WHAT THE EXERCISE ASKS: Print every one of the items below again, word for word and in the same order.
=== PROVIDED RECORDS ===
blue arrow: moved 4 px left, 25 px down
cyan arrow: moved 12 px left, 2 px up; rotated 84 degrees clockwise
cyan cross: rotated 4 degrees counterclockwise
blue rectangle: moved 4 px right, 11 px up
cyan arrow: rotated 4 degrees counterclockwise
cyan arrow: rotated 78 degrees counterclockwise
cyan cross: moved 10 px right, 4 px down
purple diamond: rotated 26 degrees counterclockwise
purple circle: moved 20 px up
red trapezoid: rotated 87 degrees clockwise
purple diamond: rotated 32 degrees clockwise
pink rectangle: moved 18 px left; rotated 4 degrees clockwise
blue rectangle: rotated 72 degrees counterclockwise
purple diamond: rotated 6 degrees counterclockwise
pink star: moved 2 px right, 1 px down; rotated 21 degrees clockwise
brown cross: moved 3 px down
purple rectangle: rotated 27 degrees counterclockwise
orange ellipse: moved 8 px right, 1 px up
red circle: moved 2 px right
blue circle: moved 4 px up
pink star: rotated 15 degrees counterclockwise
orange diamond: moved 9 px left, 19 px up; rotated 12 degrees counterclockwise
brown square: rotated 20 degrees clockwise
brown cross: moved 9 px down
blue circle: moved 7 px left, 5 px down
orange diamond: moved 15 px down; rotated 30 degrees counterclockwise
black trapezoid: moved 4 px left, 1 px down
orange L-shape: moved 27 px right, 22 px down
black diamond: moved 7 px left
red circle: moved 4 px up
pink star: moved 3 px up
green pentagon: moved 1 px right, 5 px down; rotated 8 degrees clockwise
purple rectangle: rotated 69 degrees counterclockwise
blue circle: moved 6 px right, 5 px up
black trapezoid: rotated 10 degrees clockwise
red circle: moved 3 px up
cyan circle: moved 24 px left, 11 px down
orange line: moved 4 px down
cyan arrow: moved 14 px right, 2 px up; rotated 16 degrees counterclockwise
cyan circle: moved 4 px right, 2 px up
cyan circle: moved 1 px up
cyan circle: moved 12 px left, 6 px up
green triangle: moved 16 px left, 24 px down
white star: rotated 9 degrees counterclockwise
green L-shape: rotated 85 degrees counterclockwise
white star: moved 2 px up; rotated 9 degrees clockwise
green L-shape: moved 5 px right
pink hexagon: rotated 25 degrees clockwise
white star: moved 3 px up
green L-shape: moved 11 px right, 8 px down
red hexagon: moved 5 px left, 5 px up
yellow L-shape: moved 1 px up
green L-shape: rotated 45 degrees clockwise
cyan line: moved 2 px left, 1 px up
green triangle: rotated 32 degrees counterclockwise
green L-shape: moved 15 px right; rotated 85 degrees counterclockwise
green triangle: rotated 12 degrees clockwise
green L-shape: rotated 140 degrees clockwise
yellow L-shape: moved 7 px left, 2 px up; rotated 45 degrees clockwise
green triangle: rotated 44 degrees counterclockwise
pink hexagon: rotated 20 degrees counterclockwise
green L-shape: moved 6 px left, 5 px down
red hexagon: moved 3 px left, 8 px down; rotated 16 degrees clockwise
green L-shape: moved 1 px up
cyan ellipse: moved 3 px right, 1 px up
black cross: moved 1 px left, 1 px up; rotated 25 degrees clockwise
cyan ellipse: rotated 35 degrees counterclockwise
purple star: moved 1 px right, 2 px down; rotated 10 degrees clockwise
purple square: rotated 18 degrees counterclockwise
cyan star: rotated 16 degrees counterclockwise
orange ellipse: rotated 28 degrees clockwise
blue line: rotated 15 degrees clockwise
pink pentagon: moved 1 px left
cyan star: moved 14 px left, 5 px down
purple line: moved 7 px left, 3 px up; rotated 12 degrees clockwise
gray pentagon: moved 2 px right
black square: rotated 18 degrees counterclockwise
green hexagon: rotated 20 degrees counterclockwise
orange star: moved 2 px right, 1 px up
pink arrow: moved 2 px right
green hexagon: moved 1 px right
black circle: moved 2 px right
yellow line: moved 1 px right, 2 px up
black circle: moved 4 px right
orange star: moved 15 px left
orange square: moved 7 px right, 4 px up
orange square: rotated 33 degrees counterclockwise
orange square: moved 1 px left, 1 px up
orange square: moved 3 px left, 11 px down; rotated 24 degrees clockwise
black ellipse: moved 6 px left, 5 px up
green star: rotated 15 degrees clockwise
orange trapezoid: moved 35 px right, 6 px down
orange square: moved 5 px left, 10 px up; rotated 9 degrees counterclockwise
===
REPLY TO THE TASK:
blue arrow: moved 4 px left, 25 px down
cyan arrow: moved 12 px left, 2 px up; rotated 84 degrees clockwise
cyan cross: rotated 4 degrees counterclockwise
blue rectangle: moved 4 px right, 11 px up
cyan arrow: rotated 4 degrees counterclockwise
cyan arrow: rotated 78 degrees counterclockwise
cyan cross: moved 10 px right, 4 px down
purple diamond: rotated 26 degrees counterclockwise
purple circle: moved 20 px up
red trapezoid: rotated 87 degrees clockwise
purple diamond: rotated 32 degrees clockwise
pink rectangle: moved 18 px left; rotated 4 degrees clockwise
blue rectangle: rotated 72 degrees counterclockwise
purple diamond: rotated 6 degrees counterclockwise
pink star: moved 2 px right, 1 px down; rotated 21 degrees clockwise
brown cross: moved 3 px down
purple rectangle: rotated 27 degrees counterclockwise
orange ellipse: moved 8 px right, 1 px up
red circle: moved 2 px right
blue circle: moved 4 px up
pink star: rotated 15 degrees counterclockwise
orange diamond: moved 9 px left, 19 px up; rotated 12 degrees counterclockwise
brown square: rotated 20 degrees clockwise
brown cross: moved 9 px down
blue circle: moved 7 px left, 5 px down
orange diamond: moved 15 px down; rotated 30 degrees counterclockwise
black trapezoid: moved 4 px left, 1 px down
orange L-shape: moved 27 px right, 22 px down
black diamond: moved 7 px left
red circle: moved 4 px up
pink star: moved 3 px up
green pentagon: moved 1 px right, 5 px down; rotated 8 degrees clockwise
purple rectangle: rotated 69 degrees counterclockwise
blue circle: moved 6 px right, 5 px up
black trapezoid: rotated 10 degrees clockwise
red circle: moved 3 px up
cyan circle: moved 24 px left, 11 px down
orange line: moved 4 px down
cyan arrow: moved 14 px right, 2 px up; rotated 16 degrees counterclockwise
cyan circle: moved 4 px right, 2 px up
cyan circle: moved 1 px up
cyan circle: moved 12 px left, 6 px up
green triangle: moved 16 px left, 24 px down
white star: rotated 9 degrees counterclockwise
green L-shape: rotated 85 degrees counterclockwise
white star: moved 2 px up; rotated 9 degrees clockwise
green L-shape: moved 5 px right
pink hexagon: rotated 25 degrees clockwise
white star: moved 3 px up
green L-shape: moved 11 px right, 8 px down
red hexagon: moved 5 px left, 5 px up
yellow L-shape: moved 1 px up
green L-shape: rotated 45 degrees clockwise
cyan line: moved 2 px left, 1 px up
green triangle: rotated 32 degrees counterclockwise
green L-shape: moved 15 px right; rotated 85 degrees counterclockwise
green triangle: rotated 12 degrees clockwise
green L-shape: rotated 140 degrees clockwise
yellow L-shape: moved 7 px left, 2 px up; rotated 45 degrees clockwise
green triangle: rotated 44 degrees counterclockwise
pink hexagon: rotated 20 degrees counterclockwise
green L-shape: moved 6 px left, 5 px down
red hexagon: moved 3 px left, 8 px down; rotated 16 degrees clockwise
green L-shape: moved 1 px up
cyan ellipse: moved 3 px right, 1 px up
black cross: moved 1 px left, 1 px up; rotated 25 degrees clockwise
cyan ellipse: rotated 35 degrees counterclockwise
purple star: moved 1 px right, 2 px down; rotated 10 degrees clockwise
purple square: rotated 18 degrees counterclockwise
cyan star: rotated 16 degrees counterclockwise
orange ellipse: rotated 28 degrees clockwise
blue line: rotated 15 degrees clockwise
pink pentagon: moved 1 px left
cyan star: moved 14 px left, 5 px down
purple line: moved 7 px left, 3 px up; rotated 12 degrees clockwise
gray pentagon: moved 2 px right
black square: rotated 18 degrees counterclockwise
green hexagon: rotated 20 degrees counterclockwise
orange star: moved 2 px right, 1 px up
pink arrow: moved 2 px right
green hexagon: moved 1 px right
black circle: moved 2 px right
yellow line: moved 1 px right, 2 px up
black circle: moved 4 px right
orange star: moved 15 px left
orange square: moved 7 px right, 4 px up
orange square: rotated 33 degrees counterclockwise
orange square: moved 1 px left, 1 px up
orange square: moved 3 px left, 11 px down; rotated 24 degrees clockwise
black ellipse: moved 6 px left, 5 px up
green star: rotated 15 degrees clockwise
orange trapezoid: moved 35 px right, 6 px down
orange square: moved 5 px left, 10 px up; rotated 9 degrees counterclockwise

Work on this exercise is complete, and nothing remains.